What the task requires
Write the data below out again, unchanged.

Supplied information
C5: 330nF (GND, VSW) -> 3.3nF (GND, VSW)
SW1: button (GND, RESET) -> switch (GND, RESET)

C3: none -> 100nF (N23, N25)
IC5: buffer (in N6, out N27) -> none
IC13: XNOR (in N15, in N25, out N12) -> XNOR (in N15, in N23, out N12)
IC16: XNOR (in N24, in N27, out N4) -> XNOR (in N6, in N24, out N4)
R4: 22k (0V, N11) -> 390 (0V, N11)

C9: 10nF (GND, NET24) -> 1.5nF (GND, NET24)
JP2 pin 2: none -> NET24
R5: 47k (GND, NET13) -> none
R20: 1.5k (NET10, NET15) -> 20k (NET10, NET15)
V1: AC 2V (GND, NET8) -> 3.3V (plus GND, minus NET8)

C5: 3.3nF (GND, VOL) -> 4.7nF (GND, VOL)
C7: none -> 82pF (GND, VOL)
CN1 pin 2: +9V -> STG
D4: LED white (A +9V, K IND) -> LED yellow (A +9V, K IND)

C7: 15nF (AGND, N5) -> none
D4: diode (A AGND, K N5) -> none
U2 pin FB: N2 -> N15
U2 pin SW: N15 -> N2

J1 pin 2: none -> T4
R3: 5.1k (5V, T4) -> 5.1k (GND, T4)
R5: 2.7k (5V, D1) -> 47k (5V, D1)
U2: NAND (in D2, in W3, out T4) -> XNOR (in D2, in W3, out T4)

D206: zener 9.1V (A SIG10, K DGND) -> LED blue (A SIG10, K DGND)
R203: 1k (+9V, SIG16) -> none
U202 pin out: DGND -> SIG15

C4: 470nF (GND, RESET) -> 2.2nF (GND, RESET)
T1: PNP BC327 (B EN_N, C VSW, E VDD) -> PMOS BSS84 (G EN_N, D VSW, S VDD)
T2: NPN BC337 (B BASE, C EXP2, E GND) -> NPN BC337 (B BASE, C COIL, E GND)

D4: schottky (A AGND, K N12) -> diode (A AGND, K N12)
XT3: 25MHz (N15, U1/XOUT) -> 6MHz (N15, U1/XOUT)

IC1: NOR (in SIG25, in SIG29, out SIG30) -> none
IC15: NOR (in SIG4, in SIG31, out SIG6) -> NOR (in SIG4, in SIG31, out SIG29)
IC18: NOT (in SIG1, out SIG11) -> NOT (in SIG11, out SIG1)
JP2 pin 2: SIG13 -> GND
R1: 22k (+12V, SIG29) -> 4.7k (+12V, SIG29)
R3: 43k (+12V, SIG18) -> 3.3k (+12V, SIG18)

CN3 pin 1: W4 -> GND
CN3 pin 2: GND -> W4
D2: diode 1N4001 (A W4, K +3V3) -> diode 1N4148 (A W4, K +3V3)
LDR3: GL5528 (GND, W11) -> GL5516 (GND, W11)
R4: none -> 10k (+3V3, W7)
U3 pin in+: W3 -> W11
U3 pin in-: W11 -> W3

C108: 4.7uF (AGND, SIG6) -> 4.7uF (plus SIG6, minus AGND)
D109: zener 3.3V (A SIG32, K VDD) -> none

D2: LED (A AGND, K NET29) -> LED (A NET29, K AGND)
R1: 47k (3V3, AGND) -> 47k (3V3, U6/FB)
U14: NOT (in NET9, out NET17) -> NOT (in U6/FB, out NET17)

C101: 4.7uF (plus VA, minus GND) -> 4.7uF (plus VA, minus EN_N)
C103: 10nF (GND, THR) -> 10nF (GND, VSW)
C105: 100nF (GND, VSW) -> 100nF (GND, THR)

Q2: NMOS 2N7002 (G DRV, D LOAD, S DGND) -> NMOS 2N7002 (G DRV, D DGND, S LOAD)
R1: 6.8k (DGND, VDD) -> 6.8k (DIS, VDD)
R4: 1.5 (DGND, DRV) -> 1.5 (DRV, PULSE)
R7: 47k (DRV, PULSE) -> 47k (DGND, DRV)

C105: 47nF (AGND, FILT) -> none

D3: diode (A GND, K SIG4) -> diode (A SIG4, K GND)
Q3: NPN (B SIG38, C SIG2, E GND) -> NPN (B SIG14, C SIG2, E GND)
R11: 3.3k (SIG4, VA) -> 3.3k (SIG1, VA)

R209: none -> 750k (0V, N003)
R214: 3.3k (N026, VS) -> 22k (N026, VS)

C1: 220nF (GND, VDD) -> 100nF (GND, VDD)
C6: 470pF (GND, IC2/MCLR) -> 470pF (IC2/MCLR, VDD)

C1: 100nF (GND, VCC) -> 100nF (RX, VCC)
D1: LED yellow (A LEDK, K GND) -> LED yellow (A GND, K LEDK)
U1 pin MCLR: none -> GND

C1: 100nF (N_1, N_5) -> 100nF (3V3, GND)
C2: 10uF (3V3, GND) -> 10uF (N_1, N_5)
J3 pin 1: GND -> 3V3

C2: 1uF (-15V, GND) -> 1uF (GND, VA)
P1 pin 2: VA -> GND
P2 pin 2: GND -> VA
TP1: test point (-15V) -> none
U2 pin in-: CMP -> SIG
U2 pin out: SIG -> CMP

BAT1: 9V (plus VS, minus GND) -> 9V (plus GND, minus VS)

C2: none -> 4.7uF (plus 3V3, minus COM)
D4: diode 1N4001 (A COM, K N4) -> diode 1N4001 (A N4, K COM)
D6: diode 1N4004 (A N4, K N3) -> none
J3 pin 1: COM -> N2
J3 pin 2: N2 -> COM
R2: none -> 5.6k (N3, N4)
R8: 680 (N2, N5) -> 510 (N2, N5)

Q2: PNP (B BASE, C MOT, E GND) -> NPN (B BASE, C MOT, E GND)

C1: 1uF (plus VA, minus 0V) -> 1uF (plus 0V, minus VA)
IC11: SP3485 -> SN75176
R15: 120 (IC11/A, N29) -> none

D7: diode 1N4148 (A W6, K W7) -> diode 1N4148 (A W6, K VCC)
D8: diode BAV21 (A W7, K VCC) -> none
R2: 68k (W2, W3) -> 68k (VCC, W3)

Output of the task
C5: 330nF (GND, VSW) -> 3.3nF (GND, VSW)
SW1: button (GND, RESET) -> switch (GND, RESET)

C3: none -> 100nF (N23, N25)
IC5: buffer (in N6, out N27) -> none
IC13: XNOR (in N15, in N25, out N12) -> XNOR (in N15, in N23, out N12)
IC16: XNOR (in N24, in N27, out N4) -> XNOR (in N6, in N24, out N4)
R4: 22k (0V, N11) -> 390 (0V, N11)

C9: 10nF (GND, NET24) -> 1.5nF (GND, NET24)
JP2 pin 2: none -> NET24
R5: 47k (GND, NET13) -> none
R20: 1.5k (NET10, NET15) -> 20k (NET10, NET15)
V1: AC 2V (GND, NET8) -> 3.3V (plus GND, minus NET8)

C5: 3.3nF (GND, VOL) -> 4.7nF (GND, VOL)
C7: none -> 82pF (GND, VOL)
CN1 pin 2: +9V -> STG
D4: LED white (A +9V, K IND) -> LED yellow (A +9V, K IND)

C7: 15nF (AGND, N5) -> none
D4: diode (A AGND, K N5) -> none
U2 pin FB: N2 -> N15
U2 pin SW: N15 -> N2

J1 pin 2: none -> T4
R3: 5.1k (5V, T4) -> 5.1k (GND, T4)
R5: 2.7k (5V, D1) -> 47k (5V, D1)
U2: NAND (in D2, in W3, out T4) -> XNOR (in D2, in W3, out T4)

D206: zener 9.1V (A SIG10, K DGND) -> LED blue (A SIG10, K DGND)
R203: 1k (+9V, SIG16) -> none
U202 pin out: DGND -> SIG15

C4: 470nF (GND, RESET) -> 2.2nF (GND, RESET)
T1: PNP BC327 (B EN_N, C VSW, E VDD) -> PMOS BSS84 (G EN_N, D VSW, S VDD)
T2: NPN BC337 (B BASE, C EXP2, E GND) -> NPN BC337 (B BASE, C COIL, E GND)

D4: schottky (A AGND, K N12) -> diode (A AGND, K N12)
XT3: 25MHz (N15, U1/XOUT) -> 6MHz (N15, U1/XOUT)

IC1: NOR (in SIG25, in SIG29, out SIG30) -> none
IC15: NOR (in SIG4, in SIG31, out SIG6) -> NOR (in SIG4, in SIG31, out SIG29)
IC18: NOT (in SIG1, out SIG11) -> NOT (in SIG11, out SIG1)
JP2 pin 2: SIG13 -> GND
R1: 22k (+12V, SIG29) -> 4.7k (+12V, SIG29)
R3: 43k (+12V, SIG18) -> 3.3k (+12V, SIG18)

CN3 pin 1: W4 -> GND
CN3 pin 2: GND -> W4
D2: diode 1N4001 (A W4, K +3V3) -> diode 1N4148 (A W4, K +3V3)
LDR3: GL5528 (GND, W11) -> GL5516 (GND, W11)
R4: none -> 10k (+3V3, W7)
U3 pin in+: W3 -> W11
U3 pin in-: W11 -> W3

C108: 4.7uF (AGND, SIG6) -> 4.7uF (plus SIG6, minus AGND)
D109: zener 3.3V (A SIG32, K VDD) -> none

D2: LED (A AGND, K NET29) -> LED (A NET29, K AGND)
R1: 47k (3V3, AGND) -> 47k (3V3, U6/FB)
U14: NOT (in NET9, out NET17) -> NOT (in U6/FB, out NET17)

C101: 4.7uF (plus VA, minus GND) -> 4.7uF (plus VA, minus EN_N)
C103: 10nF (GND, THR) -> 10nF (GND, VSW)
C105: 100nF (GND, VSW) -> 100nF (GND, THR)

Q2: NMOS 2N7002 (G DRV, D LOAD, S DGND) -> NMOS 2N7002 (G DRV, D DGND, S LOAD)
R1: 6.8k (DGND, VDD) -> 6.8k (DIS, VDD)
R4: 1.5 (DGND, DRV) -> 1.5 (DRV, PULSE)
R7: 47k (DRV, PULSE) -> 47k (DGND, DRV)

C105: 47nF (AGND, FILT) -> none

D3: diode (A GND, K SIG4) -> diode (A SIG4, K GND)
Q3: NPN (B SIG38, C SIG2, E GND) -> NPN (B SIG14, C SIG2, E GND)
R11: 3.3k (SIG4, VA) -> 3.3k (SIG1, VA)

R209: none -> 750k (0V, N003)
R214: 3.3k (N026, VS) -> 22k (N026, VS)

C1: 220nF (GND, VDD) -> 100nF (GND, VDD)
C6: 470pF (GND, IC2/MCLR) -> 470pF (IC2/MCLR, VDD)

C1: 100nF (GND, VCC) -> 100nF (RX, VCC)
D1: LED yellow (A LEDK, K GND) -> LED yellow (A GND, K LEDK)
U1 pin MCLR: none -> GND

C1: 100nF (N_1, N_5) -> 100nF (3V3, GND)
C2: 10uF (3V3, GND) -> 10uF (N_1, N_5)
J3 pin 1: GND -> 3V3

C2: 1uF (-15V, GND) -> 1uF (GND, VA)
P1 pin 2: VA -> GND
P2 pin 2: GND -> VA
TP1: test point (-15V) -> none
U2 pin in-: CMP -> SIG
U2 pin out: SIG -> CMP

BAT1: 9V (plus VS, minus GND) -> 9V (plus GND, minus VS)

C2: none -> 4.7uF (plus 3V3, minus COM)
D4: diode 1N4001 (A COM, K N4) -> diode 1N4001 (A N4, K COM)
D6: diode 1N4004 (A N4, K N3) -> none
J3 pin 1: COM -> N2
J3 pin 2: N2 -> COM
R2: none -> 5.6k (N3, N4)
R8: 680 (N2, N5) -> 510 (N2, N5)

Q2: PNP (B BASE, C MOT, E GND) -> NPN (B BASE, C MOT, E GND)

C1: 1uF (plus VA, minus 0V) -> 1uF (plus 0V, minus VA)
IC11: SP3485 -> SN75176
R15: 120 (IC11/A, N29) -> none

D7: diode 1N4148 (A W6, K W7) -> diode 1N4148 (A W6, K VCC)
D8: diode BAV21 (A W7, K VCC) -> none
R2: 68k (W2, W3) -> 68k (VCC, W3)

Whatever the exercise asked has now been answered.